(DATA TO PROCESS)

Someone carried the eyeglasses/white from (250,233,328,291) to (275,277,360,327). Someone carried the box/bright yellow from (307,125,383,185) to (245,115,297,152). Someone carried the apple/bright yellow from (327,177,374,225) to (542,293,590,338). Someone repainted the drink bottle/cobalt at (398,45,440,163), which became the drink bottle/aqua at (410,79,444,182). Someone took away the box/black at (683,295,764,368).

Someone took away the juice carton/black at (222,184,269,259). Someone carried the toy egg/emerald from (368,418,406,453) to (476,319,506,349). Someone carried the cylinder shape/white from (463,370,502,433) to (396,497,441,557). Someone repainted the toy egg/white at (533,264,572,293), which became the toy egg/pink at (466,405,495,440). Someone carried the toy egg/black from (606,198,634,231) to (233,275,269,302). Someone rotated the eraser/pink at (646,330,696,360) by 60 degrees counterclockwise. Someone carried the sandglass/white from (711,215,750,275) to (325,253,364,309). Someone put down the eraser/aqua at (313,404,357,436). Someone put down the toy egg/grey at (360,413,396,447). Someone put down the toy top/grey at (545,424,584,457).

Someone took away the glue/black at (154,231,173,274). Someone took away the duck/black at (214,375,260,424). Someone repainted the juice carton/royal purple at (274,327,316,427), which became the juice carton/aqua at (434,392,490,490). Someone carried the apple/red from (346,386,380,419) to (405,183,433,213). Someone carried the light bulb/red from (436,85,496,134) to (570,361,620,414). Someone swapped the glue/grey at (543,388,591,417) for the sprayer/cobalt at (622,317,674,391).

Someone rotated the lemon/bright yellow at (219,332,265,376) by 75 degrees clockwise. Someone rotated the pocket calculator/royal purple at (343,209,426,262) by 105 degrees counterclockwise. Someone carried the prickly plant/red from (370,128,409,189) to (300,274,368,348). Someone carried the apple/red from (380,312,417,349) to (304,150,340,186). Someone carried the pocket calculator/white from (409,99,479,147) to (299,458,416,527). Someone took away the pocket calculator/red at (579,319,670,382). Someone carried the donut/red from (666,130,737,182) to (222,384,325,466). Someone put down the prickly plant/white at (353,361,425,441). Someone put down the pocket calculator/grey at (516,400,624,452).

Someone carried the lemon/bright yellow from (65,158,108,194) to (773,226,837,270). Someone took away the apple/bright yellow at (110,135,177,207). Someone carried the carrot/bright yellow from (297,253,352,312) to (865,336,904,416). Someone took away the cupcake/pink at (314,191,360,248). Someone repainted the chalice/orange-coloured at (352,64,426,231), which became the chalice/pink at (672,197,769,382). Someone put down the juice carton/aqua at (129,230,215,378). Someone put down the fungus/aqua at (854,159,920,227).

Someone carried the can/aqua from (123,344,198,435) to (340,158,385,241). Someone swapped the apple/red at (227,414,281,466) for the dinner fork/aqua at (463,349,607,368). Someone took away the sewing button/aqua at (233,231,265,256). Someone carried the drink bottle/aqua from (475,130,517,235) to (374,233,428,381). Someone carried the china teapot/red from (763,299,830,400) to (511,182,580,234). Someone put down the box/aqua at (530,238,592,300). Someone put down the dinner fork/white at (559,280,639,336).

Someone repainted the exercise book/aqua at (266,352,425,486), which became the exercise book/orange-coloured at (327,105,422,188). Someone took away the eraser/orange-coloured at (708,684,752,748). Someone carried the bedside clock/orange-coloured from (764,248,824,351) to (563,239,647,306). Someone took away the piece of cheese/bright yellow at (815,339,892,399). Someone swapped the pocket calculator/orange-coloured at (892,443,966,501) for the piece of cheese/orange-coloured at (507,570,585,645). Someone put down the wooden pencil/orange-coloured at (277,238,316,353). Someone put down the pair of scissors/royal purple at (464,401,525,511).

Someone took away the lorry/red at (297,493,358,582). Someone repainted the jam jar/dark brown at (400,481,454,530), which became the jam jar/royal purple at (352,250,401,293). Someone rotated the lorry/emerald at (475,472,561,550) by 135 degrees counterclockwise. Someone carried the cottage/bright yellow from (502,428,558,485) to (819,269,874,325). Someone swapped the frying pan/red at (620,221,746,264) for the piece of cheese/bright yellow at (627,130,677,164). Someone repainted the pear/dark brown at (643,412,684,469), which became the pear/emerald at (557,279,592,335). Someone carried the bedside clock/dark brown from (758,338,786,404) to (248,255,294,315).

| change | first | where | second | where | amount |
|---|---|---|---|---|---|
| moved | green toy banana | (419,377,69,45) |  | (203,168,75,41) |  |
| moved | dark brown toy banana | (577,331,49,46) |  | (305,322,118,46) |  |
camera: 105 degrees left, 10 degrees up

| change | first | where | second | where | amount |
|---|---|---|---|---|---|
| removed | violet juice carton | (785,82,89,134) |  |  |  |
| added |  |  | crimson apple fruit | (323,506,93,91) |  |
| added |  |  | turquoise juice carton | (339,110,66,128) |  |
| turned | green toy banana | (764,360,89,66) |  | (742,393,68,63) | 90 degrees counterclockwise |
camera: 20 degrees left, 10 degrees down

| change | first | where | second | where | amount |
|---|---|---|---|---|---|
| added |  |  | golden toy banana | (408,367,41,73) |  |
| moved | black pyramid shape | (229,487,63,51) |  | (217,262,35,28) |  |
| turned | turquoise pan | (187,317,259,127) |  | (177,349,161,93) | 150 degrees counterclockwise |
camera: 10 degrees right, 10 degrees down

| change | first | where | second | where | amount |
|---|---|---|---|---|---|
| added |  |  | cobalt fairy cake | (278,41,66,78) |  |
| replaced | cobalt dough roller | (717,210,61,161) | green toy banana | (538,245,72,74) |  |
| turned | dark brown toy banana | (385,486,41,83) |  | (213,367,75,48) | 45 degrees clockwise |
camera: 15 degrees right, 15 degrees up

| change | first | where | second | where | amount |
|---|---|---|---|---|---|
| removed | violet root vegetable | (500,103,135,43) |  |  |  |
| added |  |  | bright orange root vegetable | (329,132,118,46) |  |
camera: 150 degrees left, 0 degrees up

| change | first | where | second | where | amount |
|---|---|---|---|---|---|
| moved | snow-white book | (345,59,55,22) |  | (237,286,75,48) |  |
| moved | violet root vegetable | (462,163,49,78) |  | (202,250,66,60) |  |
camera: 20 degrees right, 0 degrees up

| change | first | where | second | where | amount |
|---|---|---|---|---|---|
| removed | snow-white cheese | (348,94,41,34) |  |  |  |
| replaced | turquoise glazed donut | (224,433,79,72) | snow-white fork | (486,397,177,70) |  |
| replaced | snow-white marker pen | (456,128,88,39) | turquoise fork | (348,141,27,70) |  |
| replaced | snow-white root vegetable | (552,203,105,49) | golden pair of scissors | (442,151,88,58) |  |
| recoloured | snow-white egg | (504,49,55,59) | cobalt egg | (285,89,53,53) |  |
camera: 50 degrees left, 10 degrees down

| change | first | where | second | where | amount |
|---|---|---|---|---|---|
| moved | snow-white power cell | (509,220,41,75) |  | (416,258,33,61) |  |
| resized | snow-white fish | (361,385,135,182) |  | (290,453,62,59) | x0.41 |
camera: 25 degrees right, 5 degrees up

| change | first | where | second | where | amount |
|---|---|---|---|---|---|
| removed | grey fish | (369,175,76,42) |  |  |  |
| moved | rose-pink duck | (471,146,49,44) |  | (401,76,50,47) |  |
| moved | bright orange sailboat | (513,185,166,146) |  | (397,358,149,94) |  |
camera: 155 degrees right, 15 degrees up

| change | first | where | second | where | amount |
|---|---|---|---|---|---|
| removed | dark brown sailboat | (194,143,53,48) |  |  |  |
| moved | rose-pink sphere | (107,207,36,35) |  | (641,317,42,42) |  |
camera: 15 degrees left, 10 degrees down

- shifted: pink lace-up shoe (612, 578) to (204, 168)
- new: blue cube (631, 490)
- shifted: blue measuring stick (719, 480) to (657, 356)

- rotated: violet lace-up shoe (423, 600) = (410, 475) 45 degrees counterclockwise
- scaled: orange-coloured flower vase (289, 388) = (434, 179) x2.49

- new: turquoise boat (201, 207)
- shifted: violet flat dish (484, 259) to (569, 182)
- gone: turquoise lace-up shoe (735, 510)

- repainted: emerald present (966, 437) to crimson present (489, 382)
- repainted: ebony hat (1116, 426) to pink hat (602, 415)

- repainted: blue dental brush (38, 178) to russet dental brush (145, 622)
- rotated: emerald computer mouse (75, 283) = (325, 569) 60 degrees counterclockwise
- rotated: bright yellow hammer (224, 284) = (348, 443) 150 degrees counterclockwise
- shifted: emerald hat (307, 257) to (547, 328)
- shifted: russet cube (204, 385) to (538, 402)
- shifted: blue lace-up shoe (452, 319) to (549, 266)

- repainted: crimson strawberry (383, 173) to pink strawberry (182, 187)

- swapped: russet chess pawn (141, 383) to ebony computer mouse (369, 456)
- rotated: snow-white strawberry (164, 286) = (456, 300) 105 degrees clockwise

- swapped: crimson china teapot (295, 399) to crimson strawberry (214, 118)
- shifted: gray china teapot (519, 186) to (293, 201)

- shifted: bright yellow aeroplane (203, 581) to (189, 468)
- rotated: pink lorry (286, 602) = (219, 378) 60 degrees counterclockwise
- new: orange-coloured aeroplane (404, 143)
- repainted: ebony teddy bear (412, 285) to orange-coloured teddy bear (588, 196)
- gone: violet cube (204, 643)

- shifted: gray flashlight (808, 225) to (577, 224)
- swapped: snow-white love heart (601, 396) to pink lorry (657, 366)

(End DATA TO PROCESS)

TASK STATEMENT | When the string "snow" occurs in a line of the material, that line belongs in the answer.

EXERCISE SOLUTION |
| moved | snow-white book | (345,59,55,22) |  | (237,286,75,48) |  |
| removed | snow-white cheese | (348,94,41,34) |  |  |  |
| replaced | turquoise glazed donut | (224,433,79,72) | snow-white fork | (486,397,177,70) |  |
| replaced | snow-white marker pen | (456,128,88,39) | turquoise fork | (348,141,27,70) |  |
| replaced | snow-white root vegetable | (552,203,105,49) | golden pair of scissors | (442,151,88,58) |  |
| recoloured | snow-white egg | (504,49,55,59) | cobalt egg | (285,89,53,53) |  |
| moved | snow-white power cell | (509,220,41,75) |  | (416,258,33,61) |  |
| resized | snow-white fish | (361,385,135,182) |  | (290,453,62,59) | x0.41 |
- rotated: snow-white strawberry (164, 286) = (456, 300) 105 degrees clockwise
- swapped: snow-white love heart (601, 396) to pink lorry (657, 366)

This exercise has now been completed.